== Material supplied ==
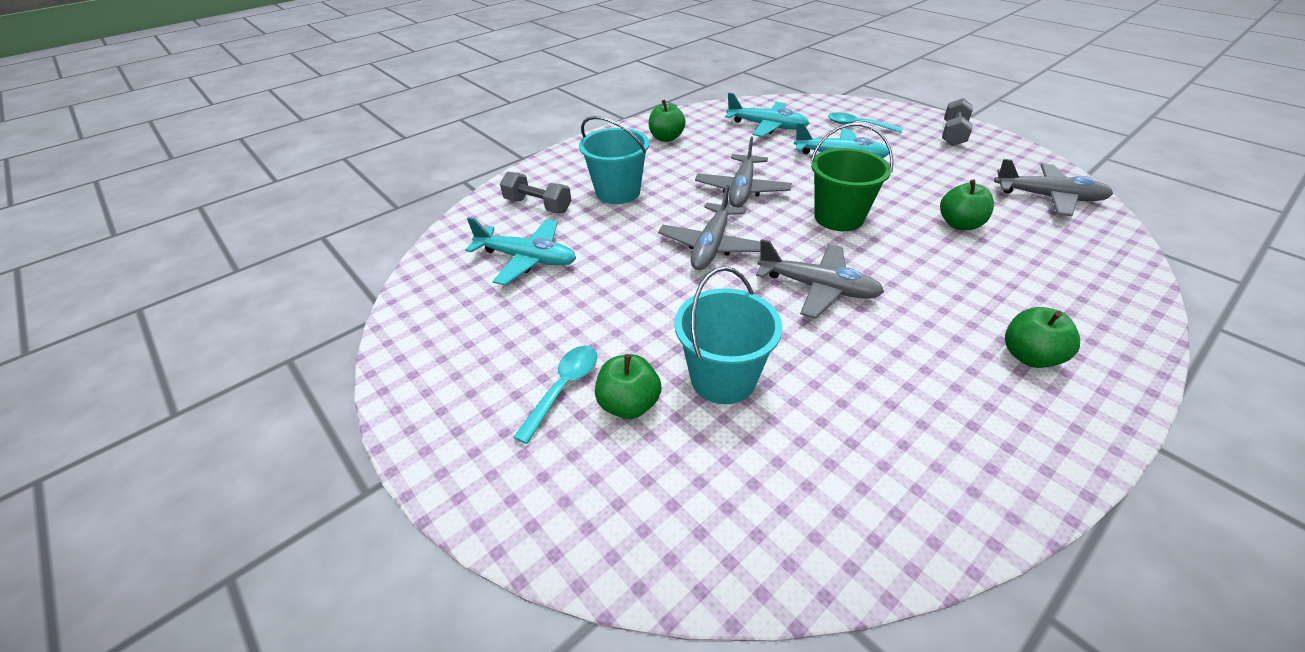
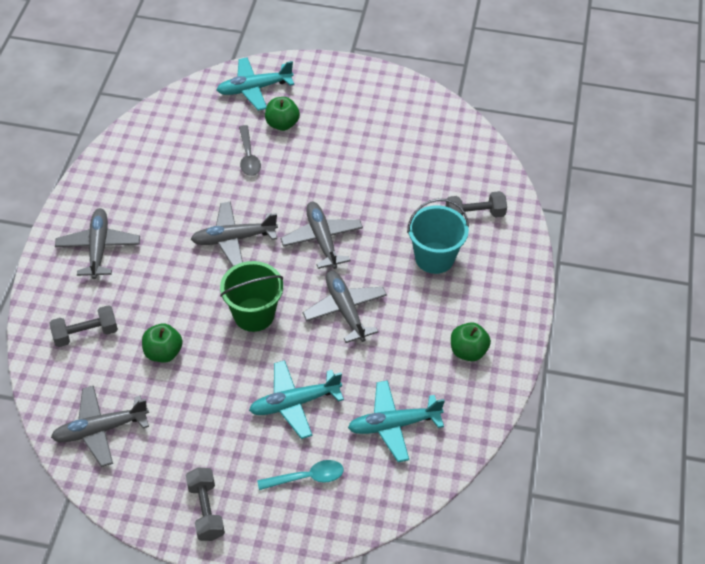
camera: 140 degrees right, 10 degrees up
(527, 259) = (425, 170): turquoise plane -> turquoise plane (254, 89)
(563, 388) = (319, 115): turquoise spoon -> none
(723, 378) = (248, 157): turquoise bucket -> grey spoon
(1029, 356) = (98, 248): green apple -> grey plane
(1060, 270) = (86, 334): none -> grey dumbbell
===
# [Task directions]
Lines from the one holding "(563, 388) = (319, 115): turquoise" through the last line of the material are to be repeated exactly; no other lines belong in the answer.

# [Output for this exercise]
(563, 388) = (319, 115): turquoise spoon -> none
(723, 378) = (248, 157): turquoise bucket -> grey spoon
(1029, 356) = (98, 248): green apple -> grey plane
(1060, 270) = (86, 334): none -> grey dumbbell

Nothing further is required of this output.